Data:
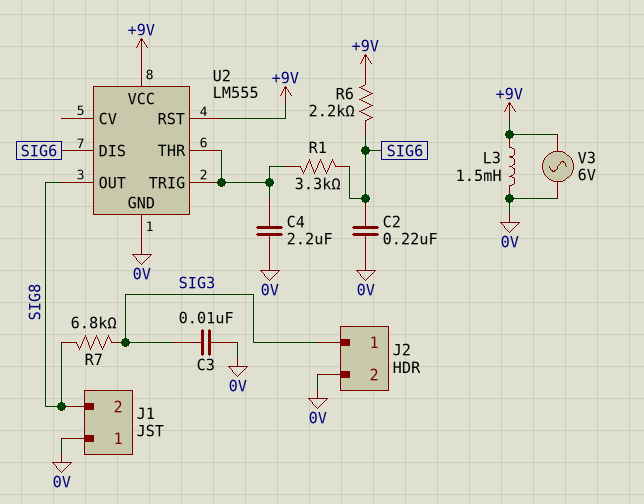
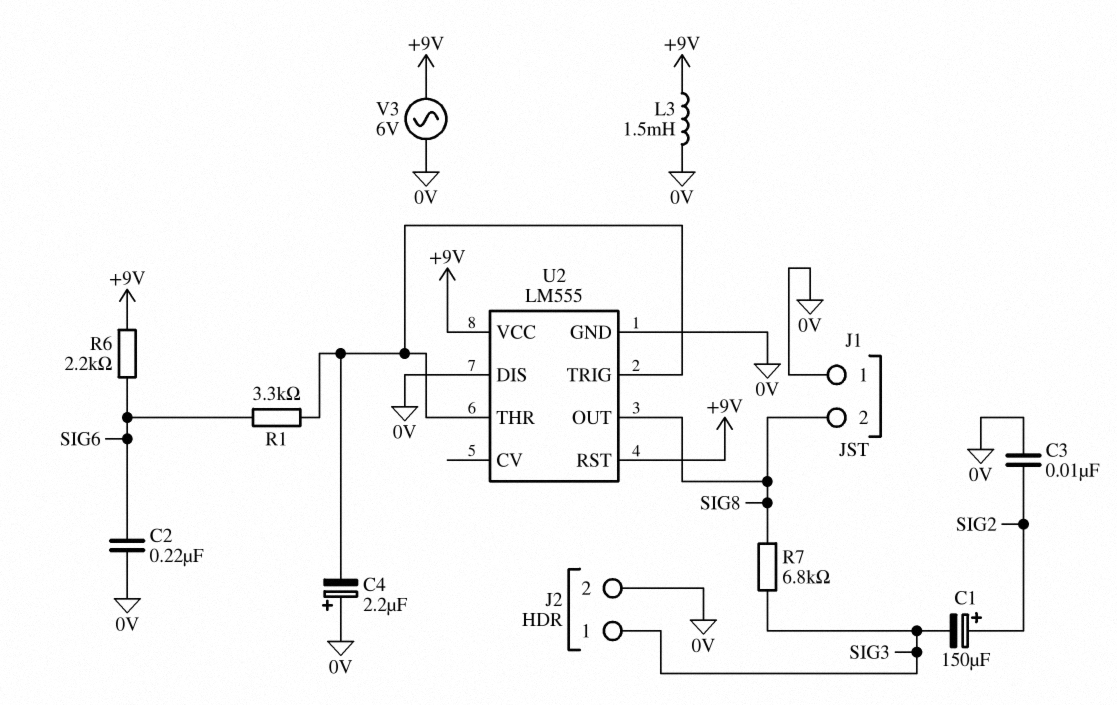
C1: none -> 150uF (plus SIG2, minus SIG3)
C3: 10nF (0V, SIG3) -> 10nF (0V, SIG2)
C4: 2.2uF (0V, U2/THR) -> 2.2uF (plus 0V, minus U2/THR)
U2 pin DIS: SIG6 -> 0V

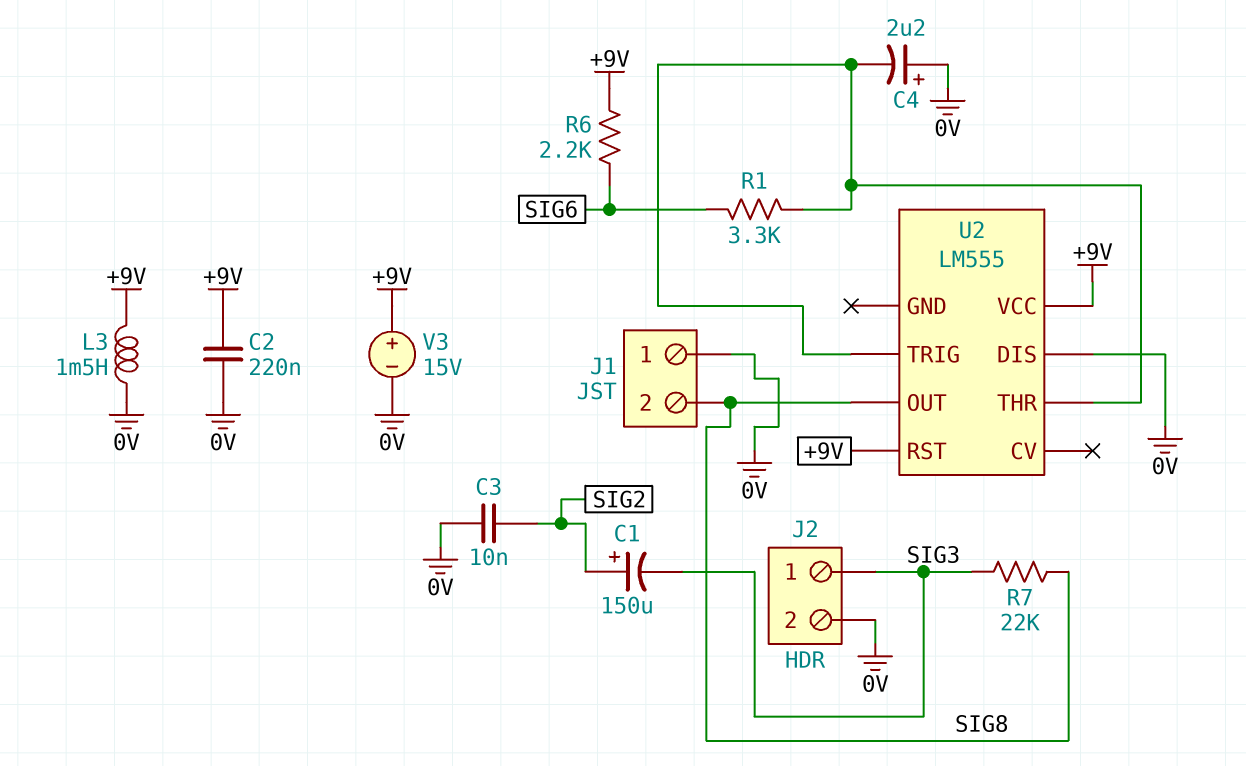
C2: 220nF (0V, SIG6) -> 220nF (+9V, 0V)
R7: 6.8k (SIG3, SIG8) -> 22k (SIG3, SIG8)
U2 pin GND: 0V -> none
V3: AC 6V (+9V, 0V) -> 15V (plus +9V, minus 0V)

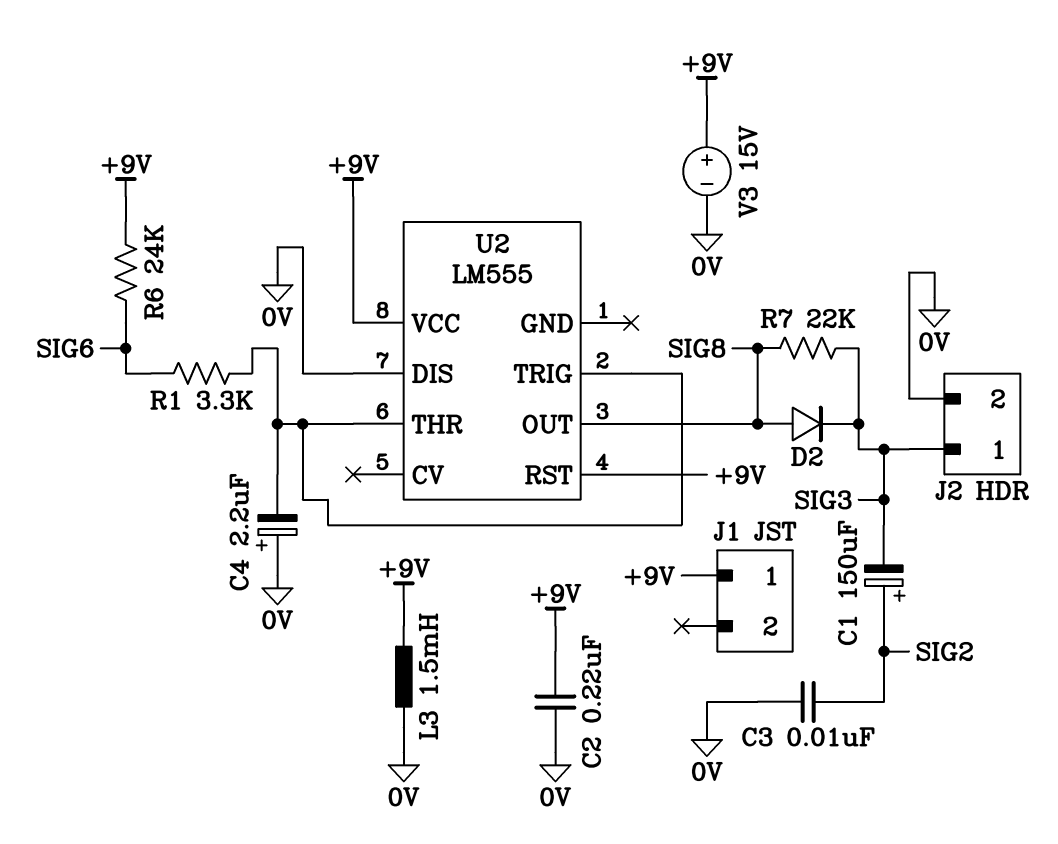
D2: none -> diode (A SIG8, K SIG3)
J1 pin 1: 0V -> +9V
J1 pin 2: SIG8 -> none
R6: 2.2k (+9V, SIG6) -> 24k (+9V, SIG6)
* * *
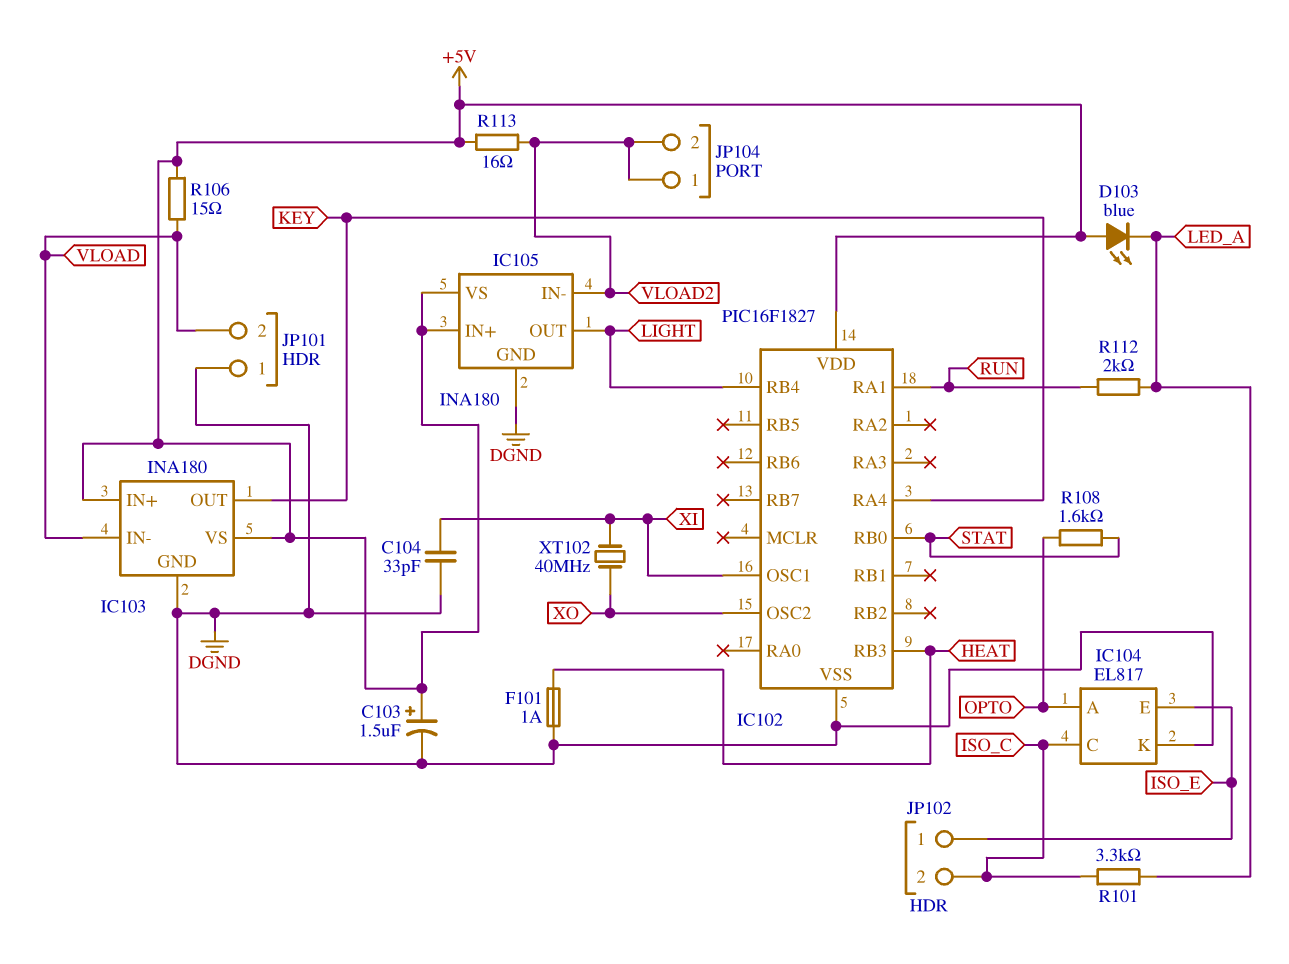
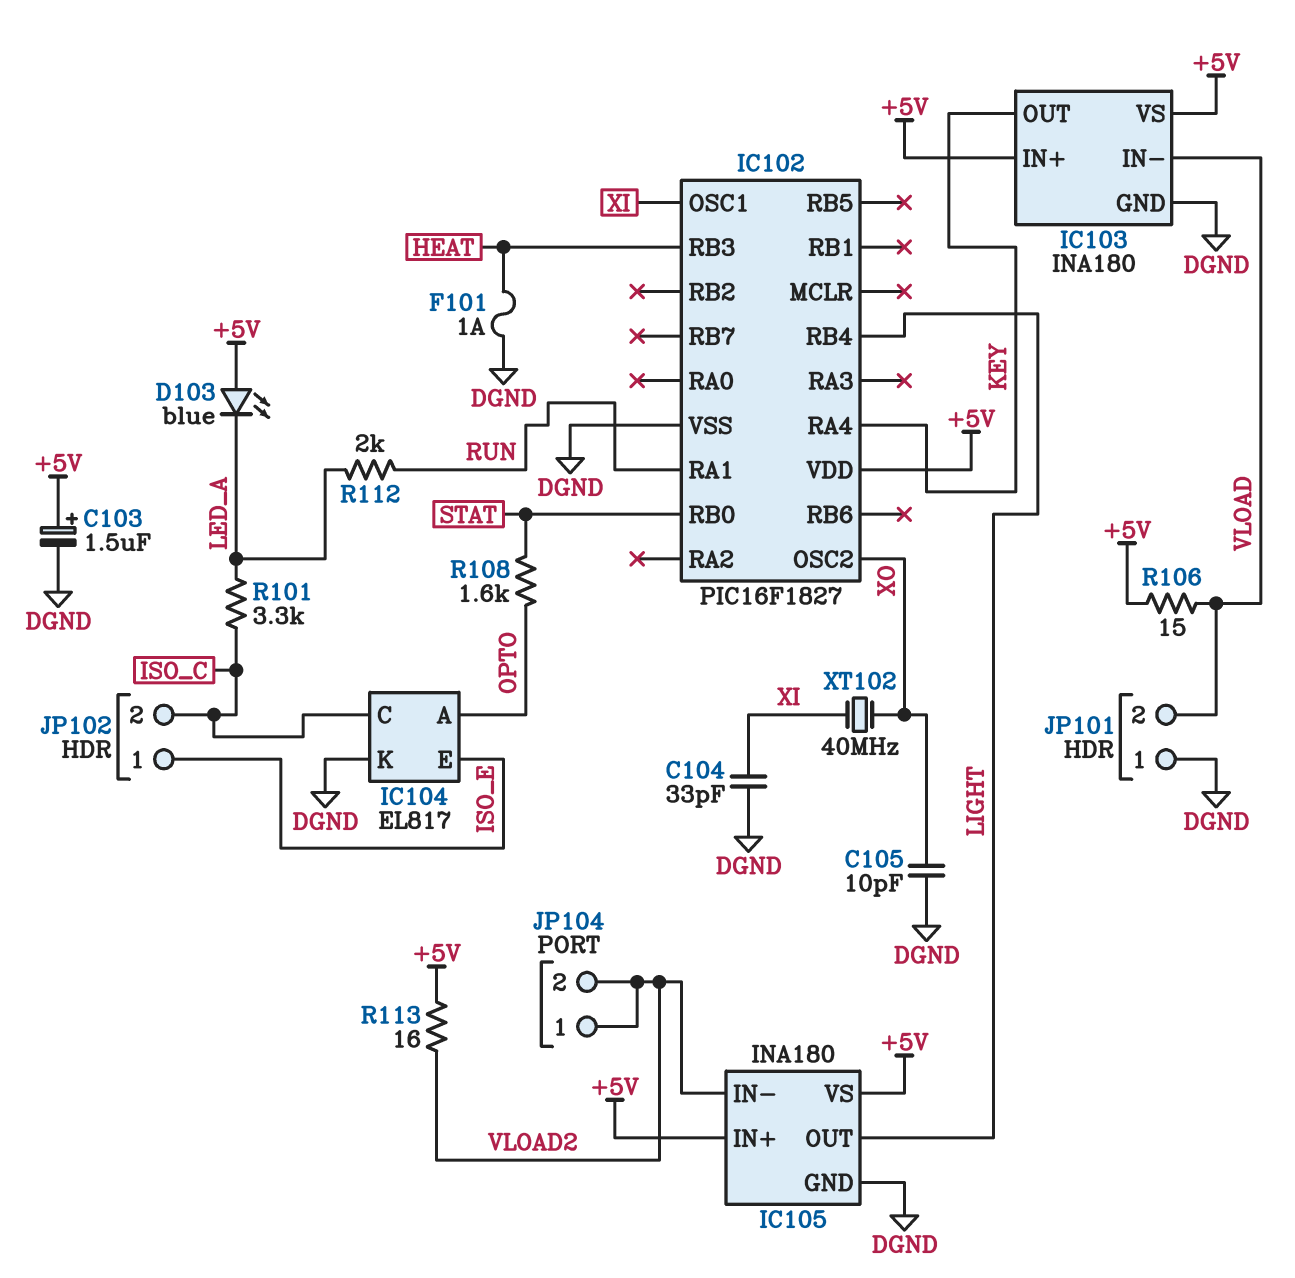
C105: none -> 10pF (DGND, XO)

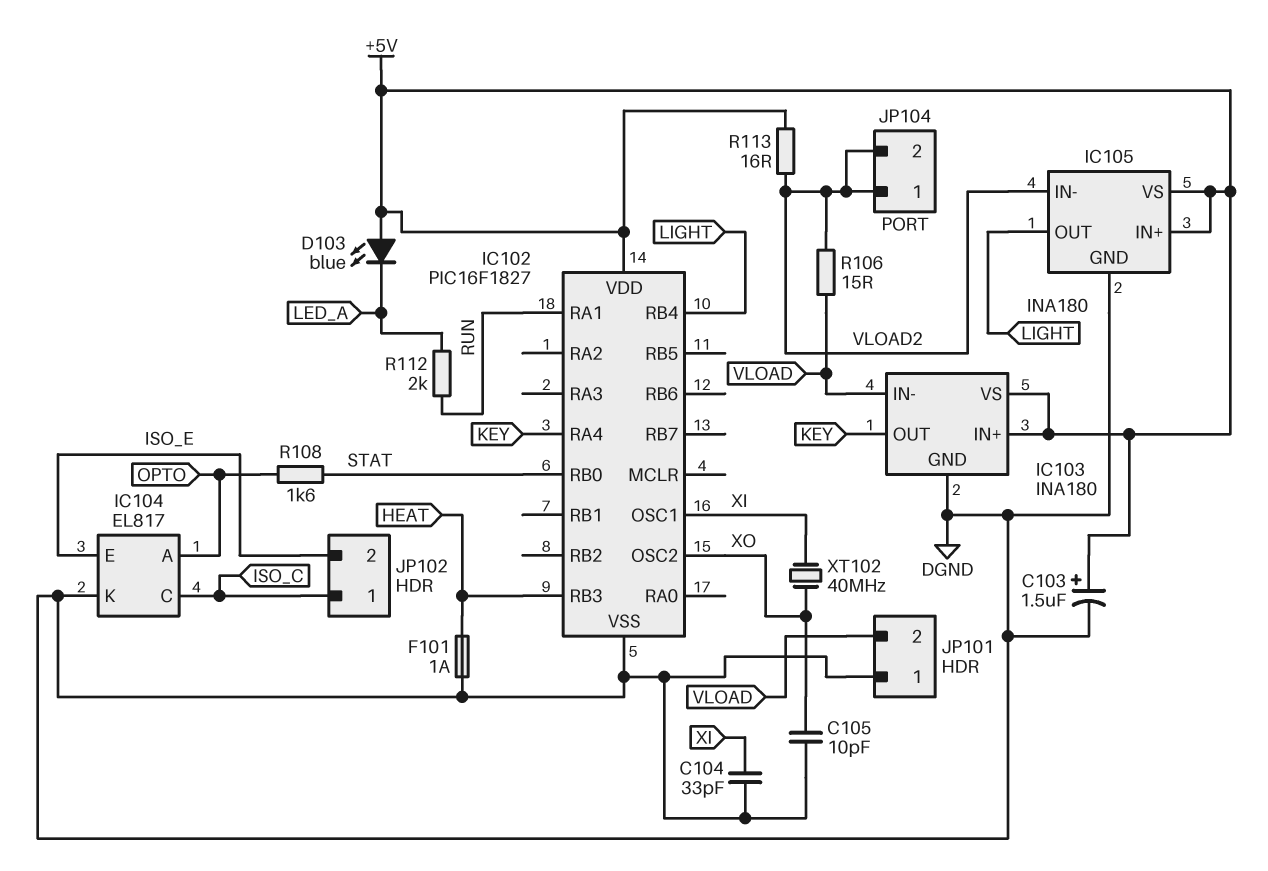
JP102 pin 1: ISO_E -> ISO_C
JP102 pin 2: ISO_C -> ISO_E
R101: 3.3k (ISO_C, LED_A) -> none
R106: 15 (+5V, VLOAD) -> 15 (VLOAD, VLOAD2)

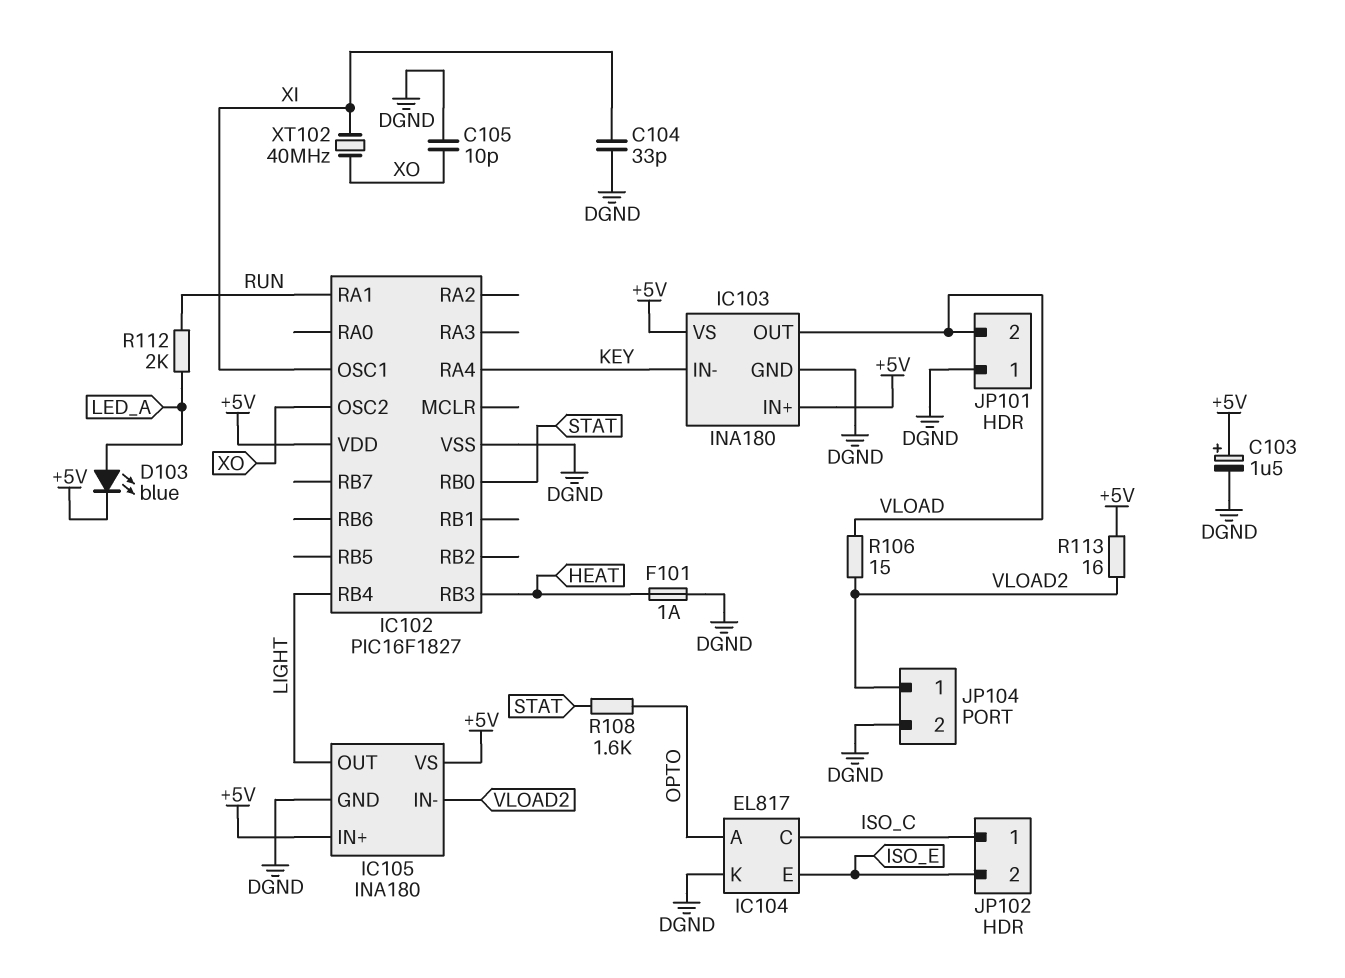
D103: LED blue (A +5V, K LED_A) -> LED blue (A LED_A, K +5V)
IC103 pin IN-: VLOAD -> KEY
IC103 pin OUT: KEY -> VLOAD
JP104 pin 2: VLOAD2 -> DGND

Task details:
Pull every line containing the word "none" out of the material and copy it.

Completed task:
C1: none -> 150uF (plus SIG2, minus SIG3)
U2 pin GND: 0V -> none
D2: none -> diode (A SIG8, K SIG3)
J1 pin 2: SIG8 -> none
C105: none -> 10pF (DGND, XO)
R101: 3.3k (ISO_C, LED_A) -> none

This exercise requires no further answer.